[Opening RECORDED INFORMATION section]
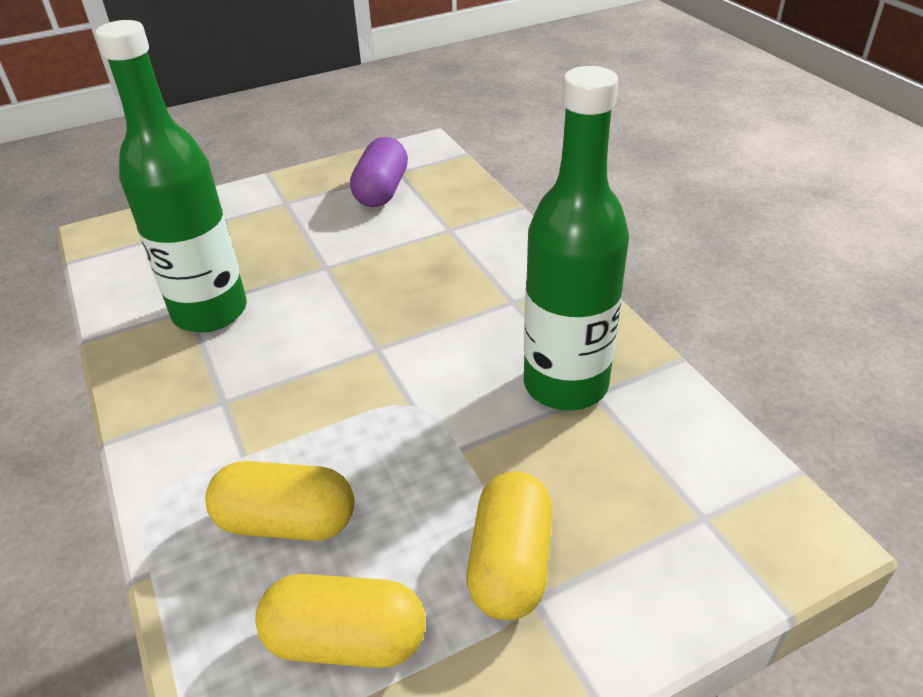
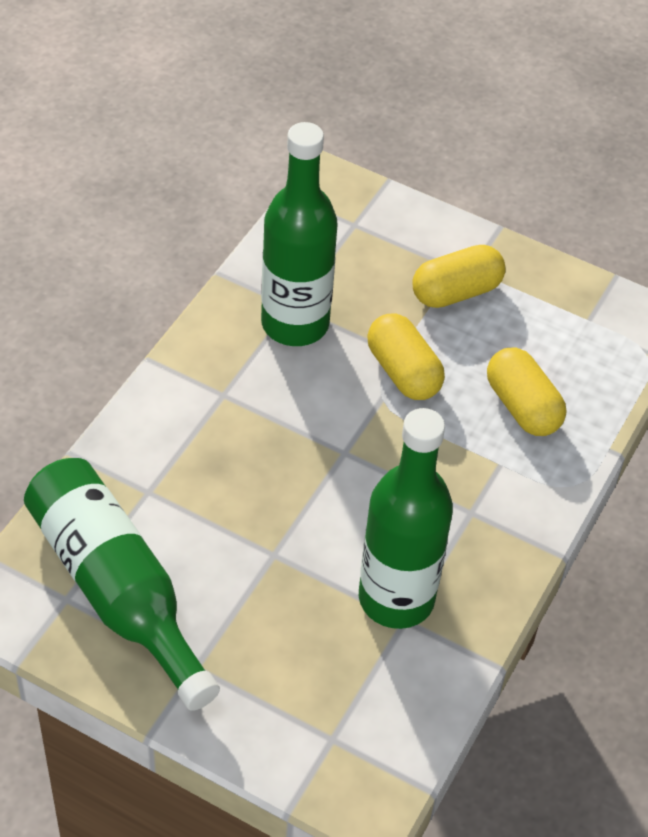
camera: 130 degrees left, 10 degrees up
(346, 640) = (558, 336): yellow capsule -> yellow capsule (403, 372)
(381, 191) = (117, 589): purple capsule -> green bottle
[Closing RECORDED INFORMATION section]
§ **BRIEF**: Print the material verbatim; drop the pictures.

§ **EXERCISE RESULT**:
camera: 130 degrees left, 10 degrees up
(346, 640) = (558, 336): yellow capsule -> yellow capsule (403, 372)
(381, 191) = (117, 589): purple capsule -> green bottle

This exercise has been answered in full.